(Dataset excerpts begins)

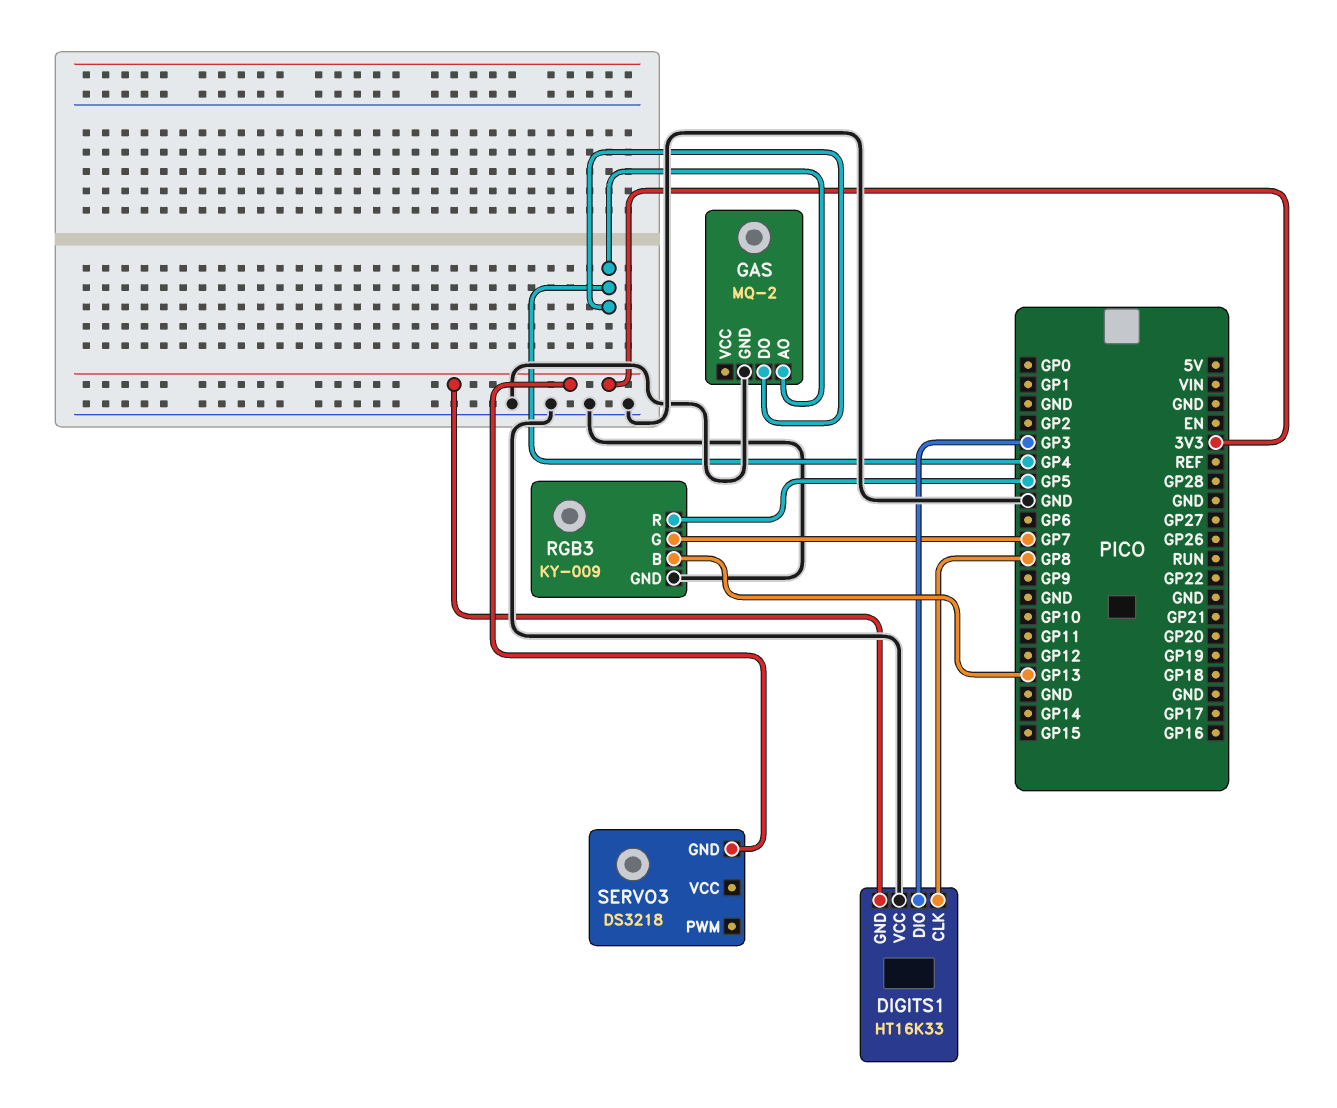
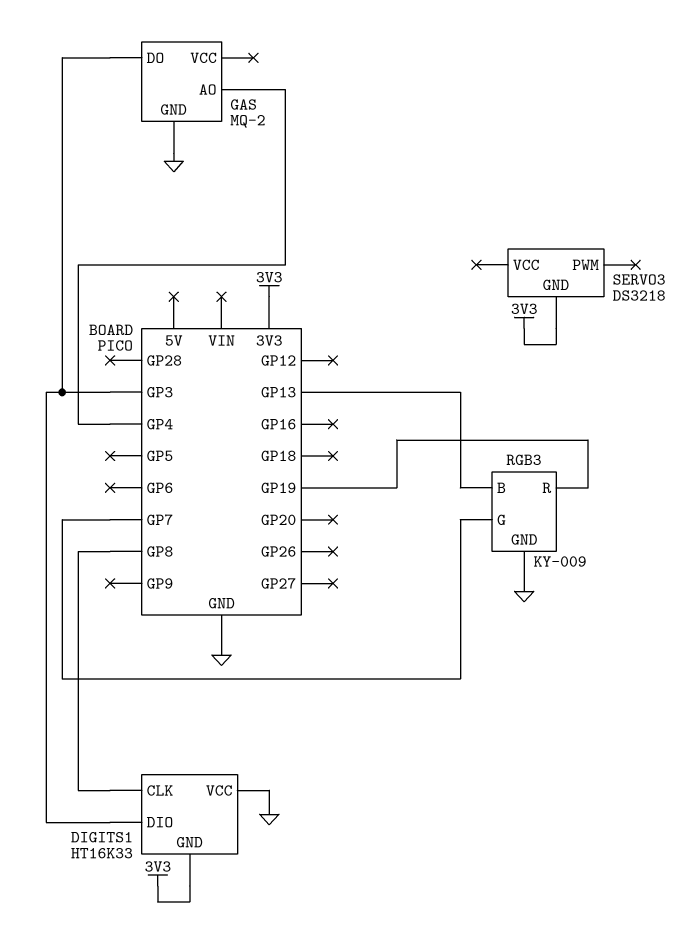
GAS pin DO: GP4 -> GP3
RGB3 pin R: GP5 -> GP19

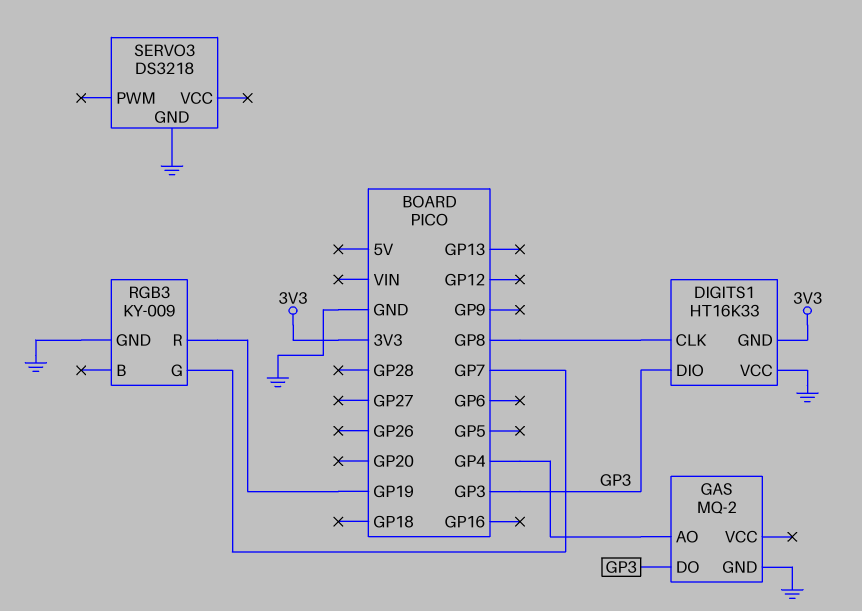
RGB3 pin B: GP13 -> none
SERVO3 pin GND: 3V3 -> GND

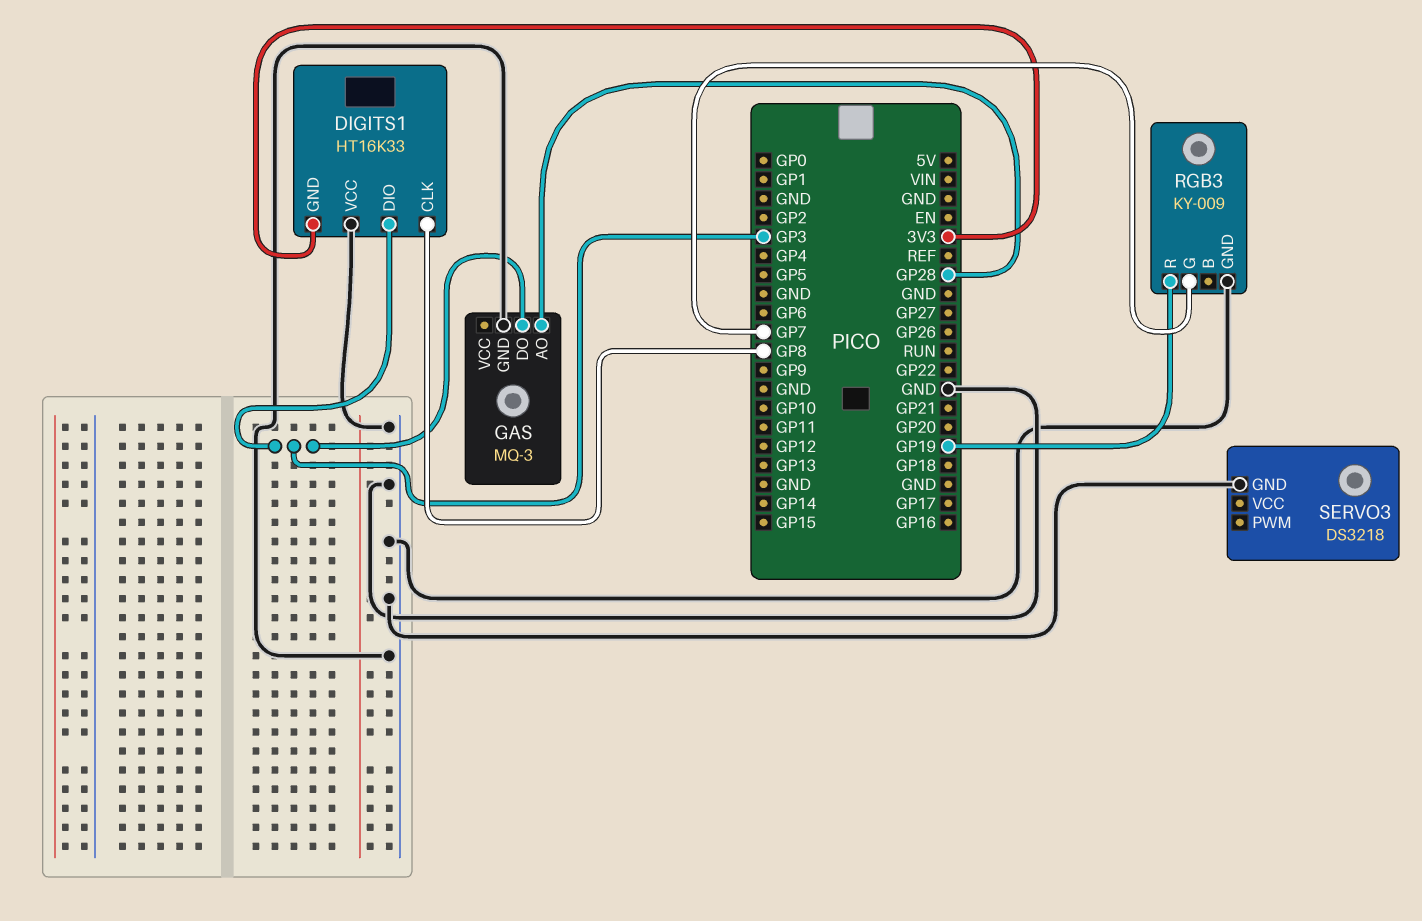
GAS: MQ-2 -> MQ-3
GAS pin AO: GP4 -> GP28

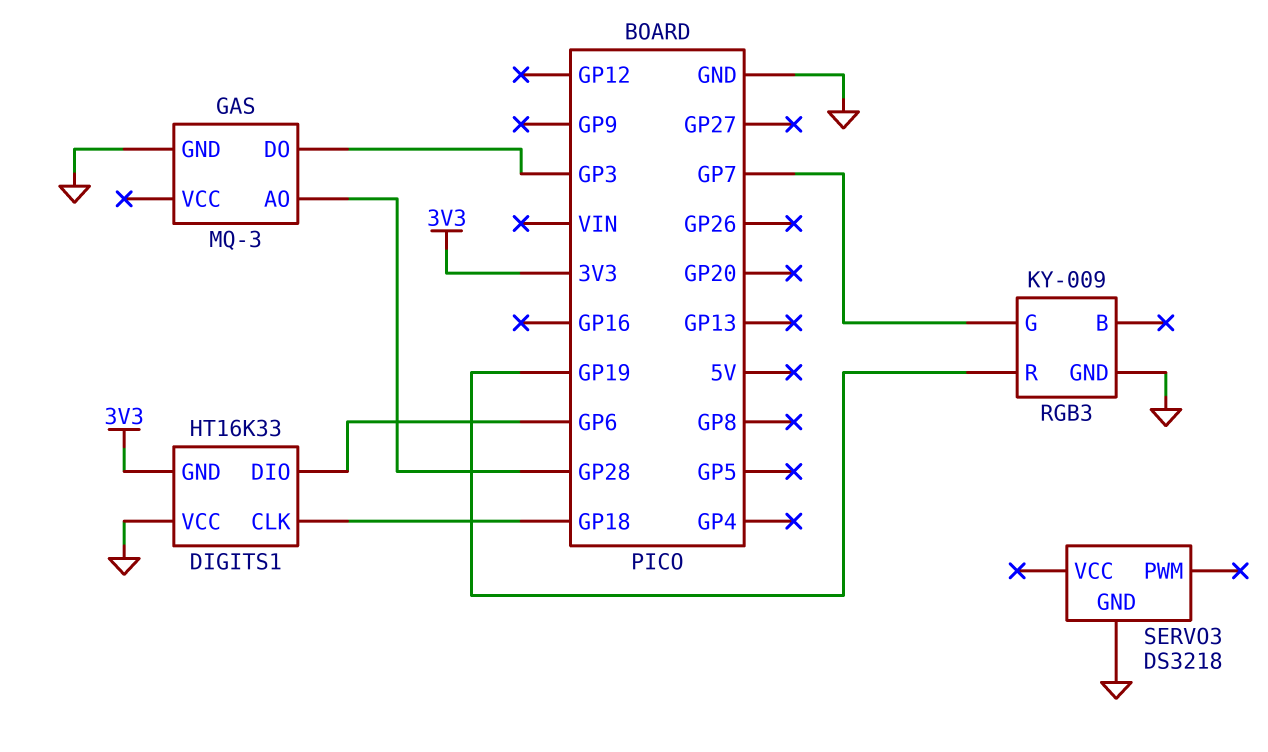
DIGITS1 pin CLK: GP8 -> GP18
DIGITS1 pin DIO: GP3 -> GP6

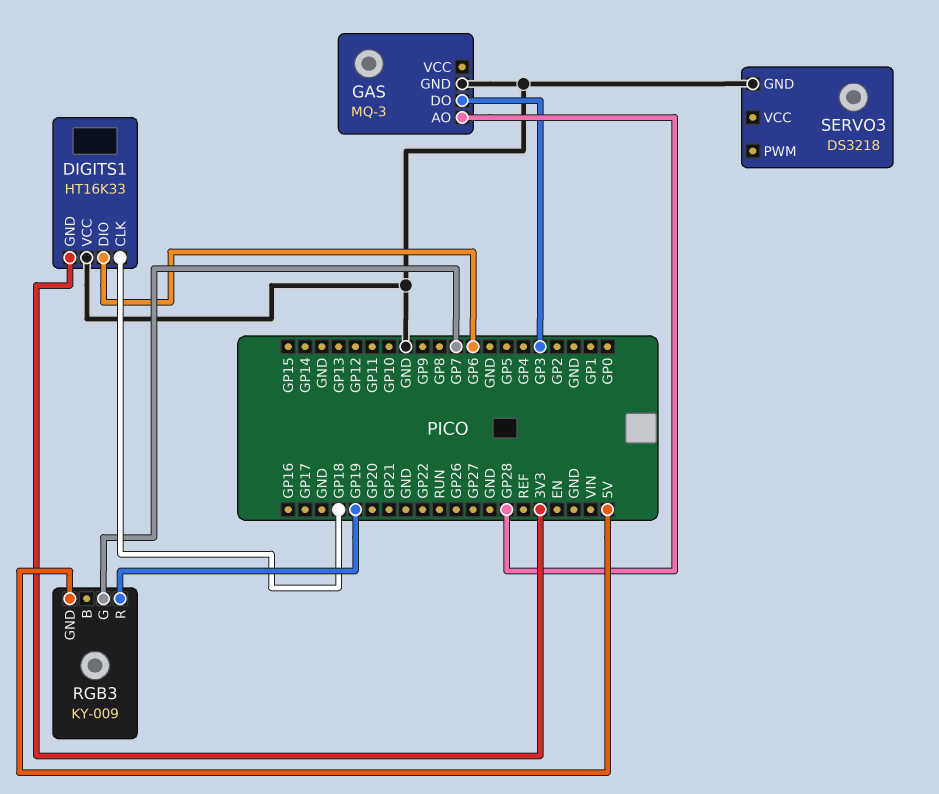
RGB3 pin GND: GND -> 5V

(Dataset excerpts ends)

_What the task requires_
Leaving the pictures aside, write out the entries above exactly.

_Response to this task_
GAS pin DO: GP4 -> GP3
RGB3 pin R: GP5 -> GP19

RGB3 pin B: GP13 -> none
SERVO3 pin GND: 3V3 -> GND

GAS: MQ-2 -> MQ-3
GAS pin AO: GP4 -> GP28

DIGITS1 pin CLK: GP8 -> GP18
DIGITS1 pin DIO: GP3 -> GP6

RGB3 pin GND: GND -> 5V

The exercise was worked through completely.